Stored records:
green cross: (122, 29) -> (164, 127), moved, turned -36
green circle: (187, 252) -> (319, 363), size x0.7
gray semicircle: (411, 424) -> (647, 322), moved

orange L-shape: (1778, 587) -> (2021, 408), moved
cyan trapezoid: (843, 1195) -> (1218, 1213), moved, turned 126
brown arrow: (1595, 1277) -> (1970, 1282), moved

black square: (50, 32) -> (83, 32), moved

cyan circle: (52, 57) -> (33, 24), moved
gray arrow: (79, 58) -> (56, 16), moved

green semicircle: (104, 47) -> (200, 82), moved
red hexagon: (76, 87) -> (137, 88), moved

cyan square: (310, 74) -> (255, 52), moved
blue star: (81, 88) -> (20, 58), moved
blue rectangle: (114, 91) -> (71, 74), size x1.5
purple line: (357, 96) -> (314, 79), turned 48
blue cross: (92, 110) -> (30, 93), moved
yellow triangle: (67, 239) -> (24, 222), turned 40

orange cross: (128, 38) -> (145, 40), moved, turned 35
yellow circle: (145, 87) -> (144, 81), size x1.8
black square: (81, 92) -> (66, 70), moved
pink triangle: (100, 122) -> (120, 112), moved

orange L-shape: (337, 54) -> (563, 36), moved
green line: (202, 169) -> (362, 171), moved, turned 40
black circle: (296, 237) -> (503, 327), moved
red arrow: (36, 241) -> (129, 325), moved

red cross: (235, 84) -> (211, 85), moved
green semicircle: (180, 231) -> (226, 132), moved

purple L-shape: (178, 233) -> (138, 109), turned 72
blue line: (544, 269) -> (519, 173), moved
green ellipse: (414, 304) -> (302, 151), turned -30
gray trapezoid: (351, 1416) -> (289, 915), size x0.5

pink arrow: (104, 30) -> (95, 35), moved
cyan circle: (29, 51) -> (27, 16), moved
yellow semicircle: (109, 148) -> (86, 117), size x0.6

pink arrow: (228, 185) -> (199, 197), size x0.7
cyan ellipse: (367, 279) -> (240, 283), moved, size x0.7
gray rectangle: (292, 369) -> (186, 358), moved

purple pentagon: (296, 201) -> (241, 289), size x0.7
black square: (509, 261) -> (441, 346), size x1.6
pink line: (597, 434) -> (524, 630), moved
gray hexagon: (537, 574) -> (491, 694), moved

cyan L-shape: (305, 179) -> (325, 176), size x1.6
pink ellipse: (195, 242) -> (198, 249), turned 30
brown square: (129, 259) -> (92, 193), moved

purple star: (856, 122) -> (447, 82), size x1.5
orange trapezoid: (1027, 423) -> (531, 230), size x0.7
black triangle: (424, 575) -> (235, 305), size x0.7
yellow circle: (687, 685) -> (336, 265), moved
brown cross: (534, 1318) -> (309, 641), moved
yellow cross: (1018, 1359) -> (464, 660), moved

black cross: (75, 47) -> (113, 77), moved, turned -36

» TASK REQUIREMENTS:
Scan the data for the string "black" and copy each line in which it occurs.

» ANSWER BOX:
black square: (50, 32) -> (83, 32), moved
black square: (81, 92) -> (66, 70), moved
black circle: (296, 237) -> (503, 327), moved
black square: (509, 261) -> (441, 346), size x1.6
black triangle: (424, 575) -> (235, 305), size x0.7
black cross: (75, 47) -> (113, 77), moved, turned -36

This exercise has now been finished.